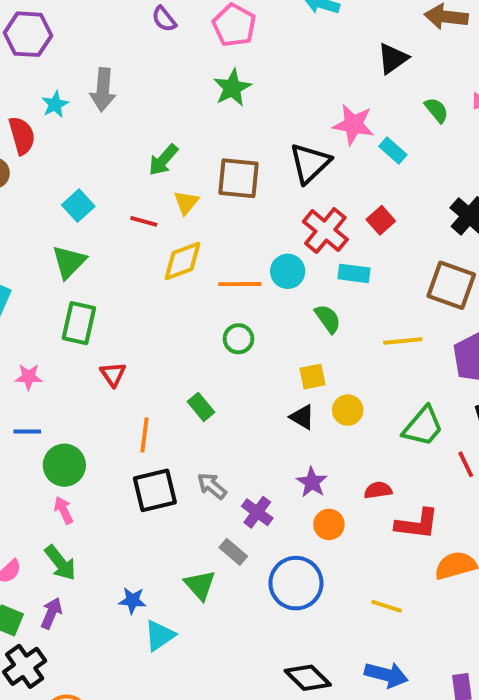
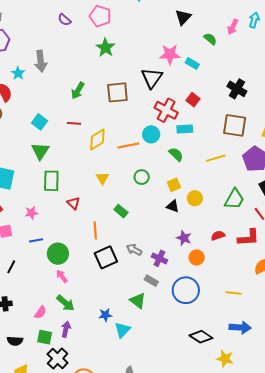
yellow triangle: (186, 202) -> (102, 178), moved
green circle: (238, 339) -> (142, 177), moved
red L-shape: (417, 524) -> (248, 238), moved

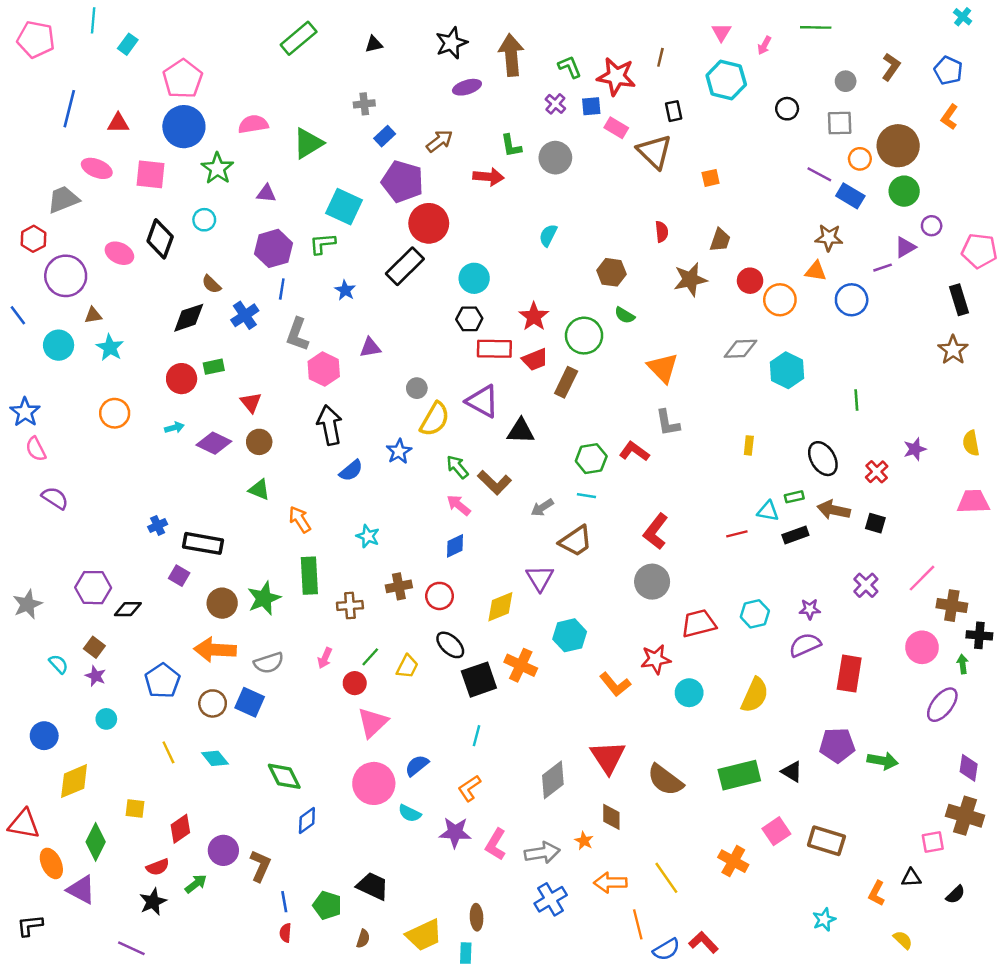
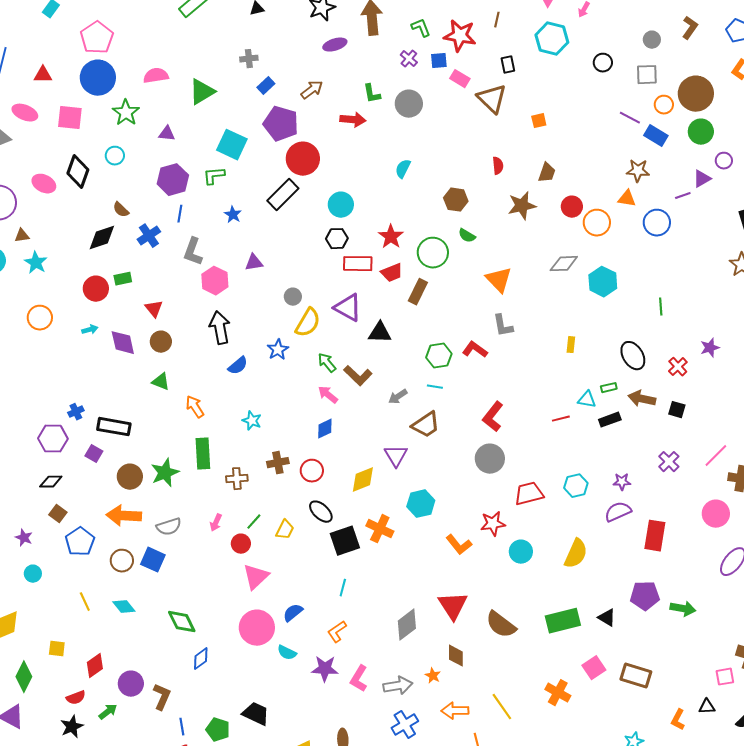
purple diamond: (214, 443) -> (123, 343), turned 52
purple hexagon: (93, 588) -> (53, 439), moved
brown square: (94, 647) -> (58, 514), moved

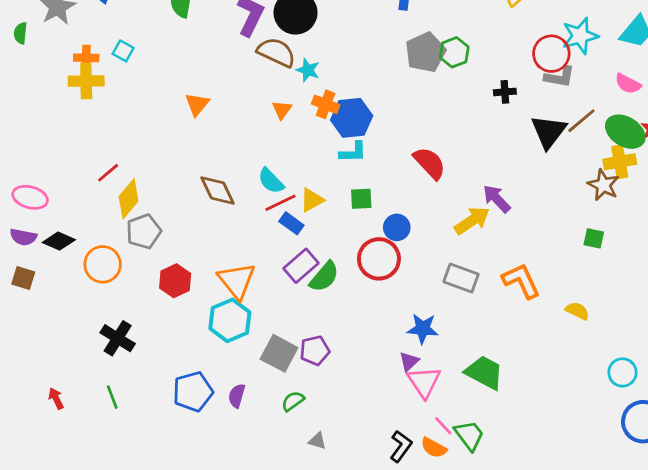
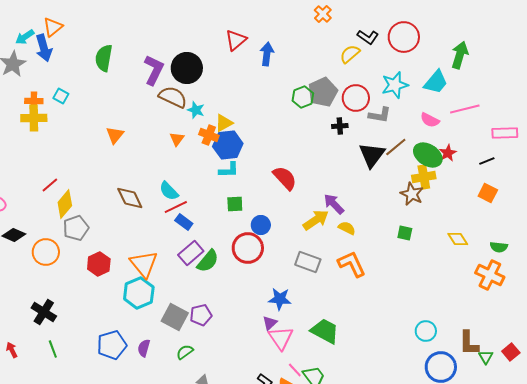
gray pentagon: (425, 52) -> (323, 92), moved
red circle: (551, 54) -> (356, 98), moved
yellow triangle: (312, 200) -> (224, 123), moved
yellow semicircle: (577, 311) -> (347, 228), moved
black cross: (118, 338) -> (44, 312), moved

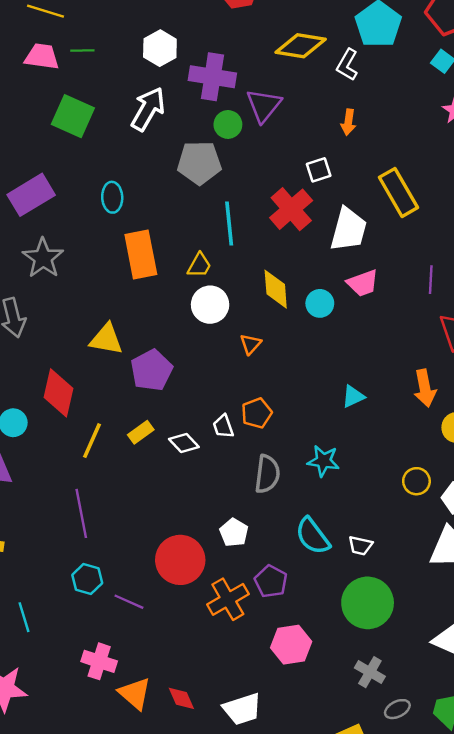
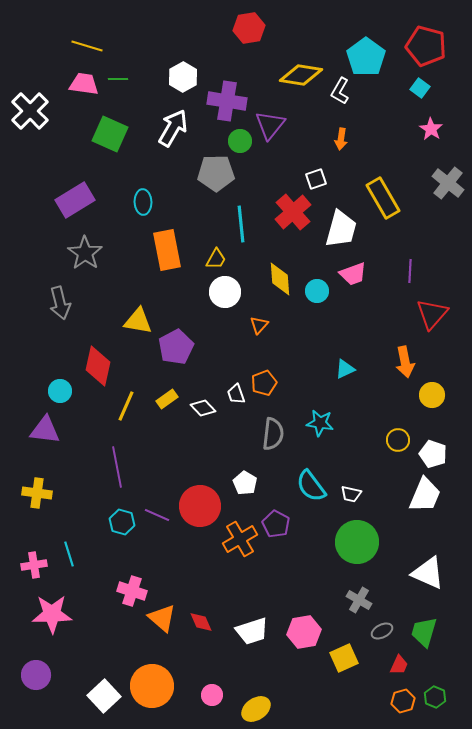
purple line: (129, 602) -> (157, 515), moved
pink hexagon: (291, 645) -> (304, 632), moved

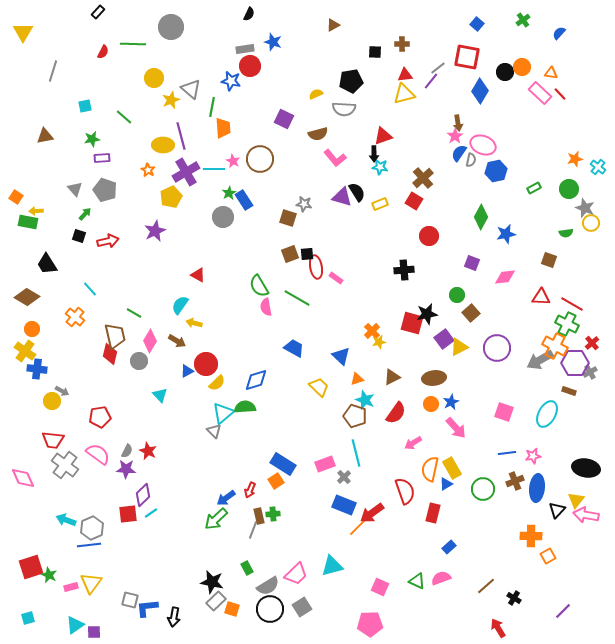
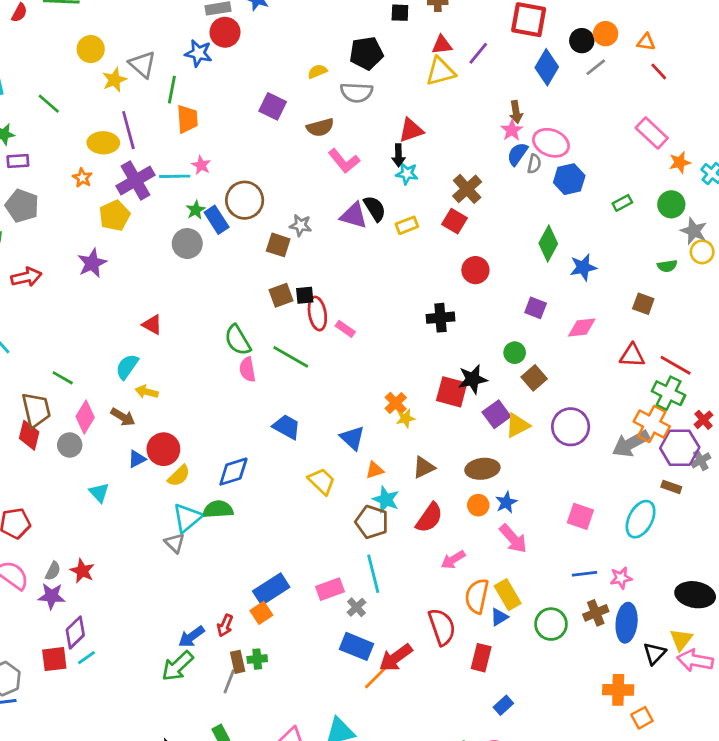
gray line: (438, 68) -> (596, 67), moved
pink rectangle: (540, 93) -> (652, 133), moved
brown circle: (260, 159) -> (245, 200), moved
blue rectangle: (283, 464) -> (271, 589), turned -65

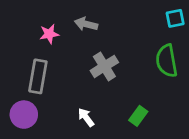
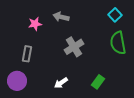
cyan square: (175, 18) -> (115, 15), moved, turned -32
gray rectangle: (38, 76) -> (27, 54), size x0.7
white arrow: (86, 117) -> (61, 83), turned -88

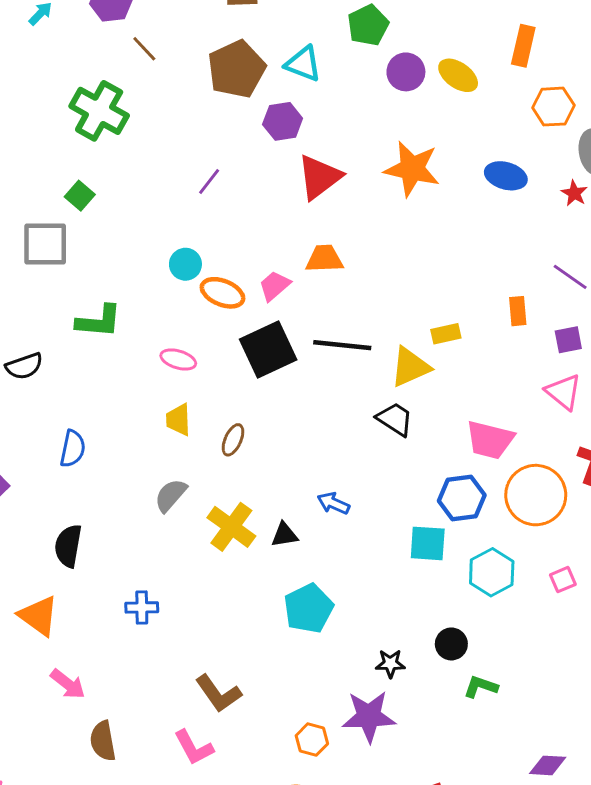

··········

All lines from the one holding "brown circle: (260, 159) -> (245, 200), moved" through the last line of the entries, and nothing else, are to be output exactly; leave out the pictures.

*ANSWER TO THIS PROBLEM*
brown circle: (260, 159) -> (245, 200), moved
blue rectangle: (283, 464) -> (271, 589), turned -65

cyan square: (175, 18) -> (115, 15), moved, turned -32
gray rectangle: (38, 76) -> (27, 54), size x0.7
white arrow: (86, 117) -> (61, 83), turned -88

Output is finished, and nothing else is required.